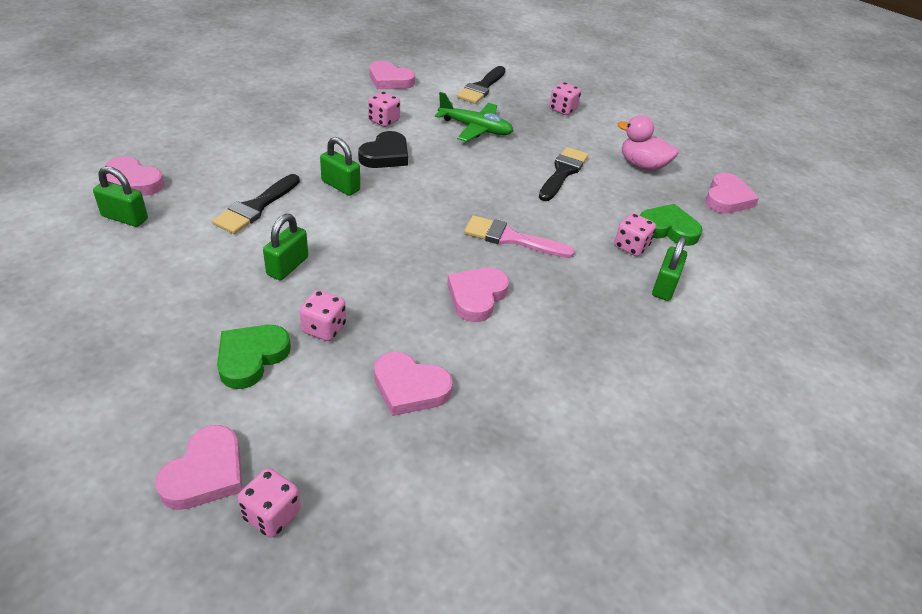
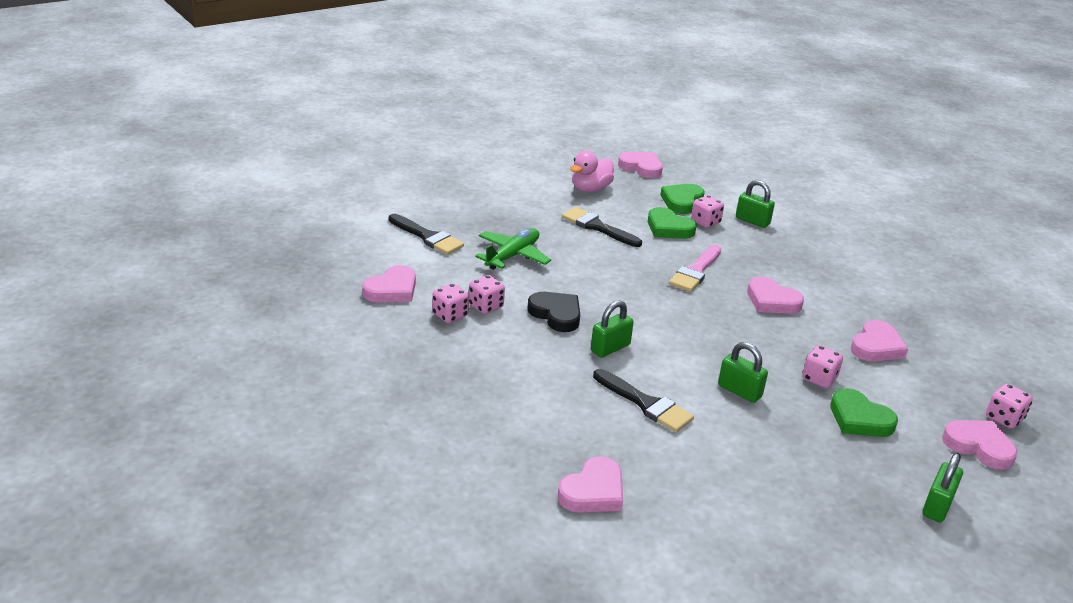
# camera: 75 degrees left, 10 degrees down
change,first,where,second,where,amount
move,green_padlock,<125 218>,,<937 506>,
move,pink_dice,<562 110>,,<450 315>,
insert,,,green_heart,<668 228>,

◆ ◆ ◆

EXERCISE DESCRIPTION: Give back every entry in full, exactly as written, with no picture included.

ANSWER SPACE:
# camera: 75 degrees left, 10 degrees down
change,first,where,second,where,amount
move,green_padlock,<125 218>,,<937 506>,
move,pink_dice,<562 110>,,<450 315>,
insert,,,green_heart,<668 228>,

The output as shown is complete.